> **Directions**
Return the lines of every record below word for word, leaving out the pictures.

Saved data entries
+===+

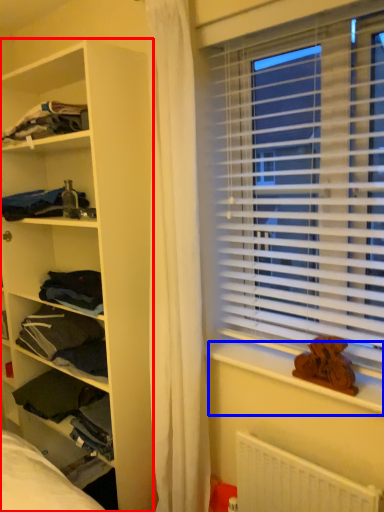
Question: Which object is further to the camera taking this photo, shelf (highlighted by a red box) or window sill (highlighted by a blue box)?

Choices:
 (A) shelf
 (B) window sill

Answer: (A)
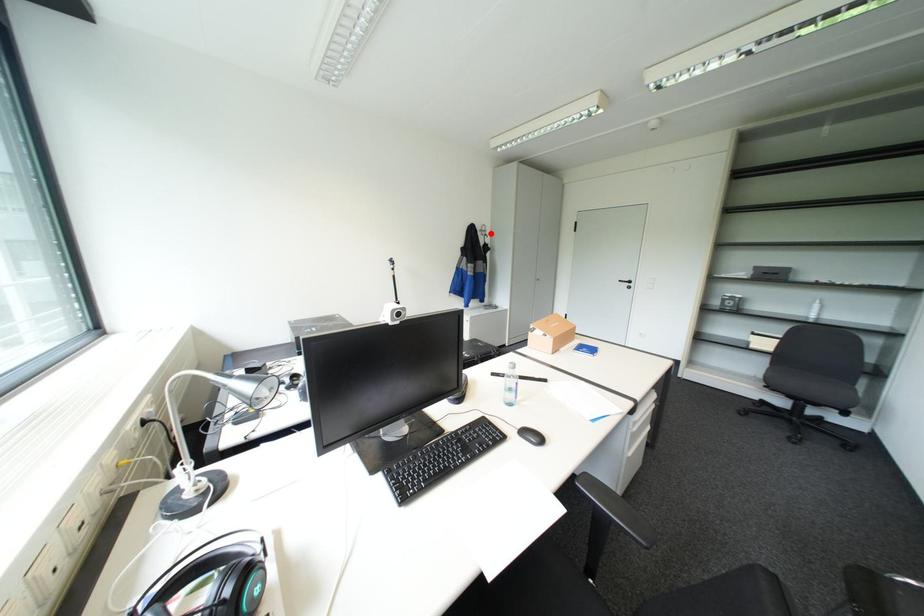
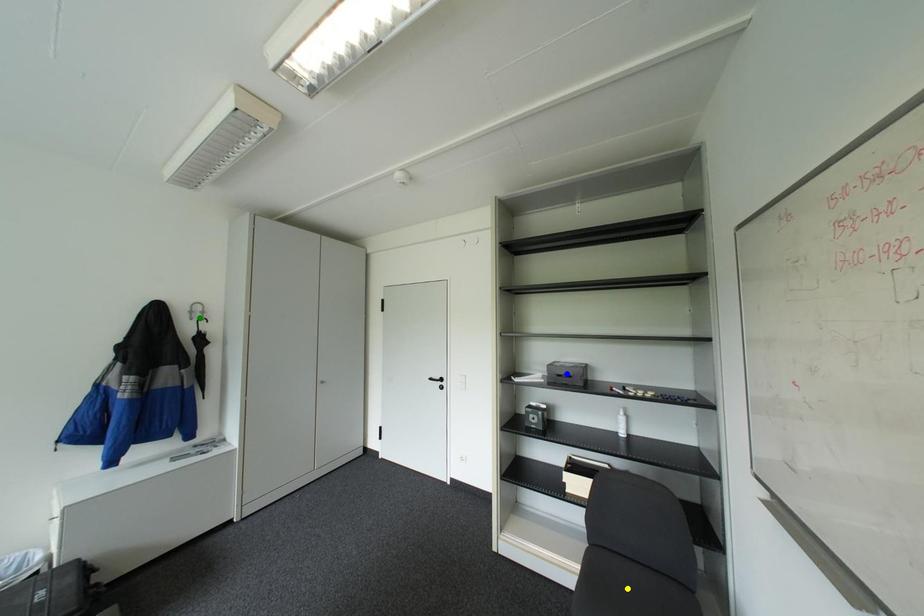
Question: I am providing you with two images of the same scene from different viewpoints. A red point is marked on the first image. You are given multiple points on the second image. In image 2, which mark is for the same physical point as the one in image 1?

Choices:
 (A) yellow point
 (B) blue point
 (C) green point

Answer: (C)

+===+

> **Worked solution**
Question: Which object is further to the camera taking this photo, shelf (highlighted by a red box) or window sill (highlighted by a blue box)?

Choices:
 (A) shelf
 (B) window sill

Answer: (A)
Question: I am providing you with two images of the same scene from different viewpoints. A red point is marked on the first image. You are given multiple points on the second image. In image 2, which mark is for the same physical point as the one in image 1?

Choices:
 (A) yellow point
 (B) blue point
 (C) green point

Answer: (C)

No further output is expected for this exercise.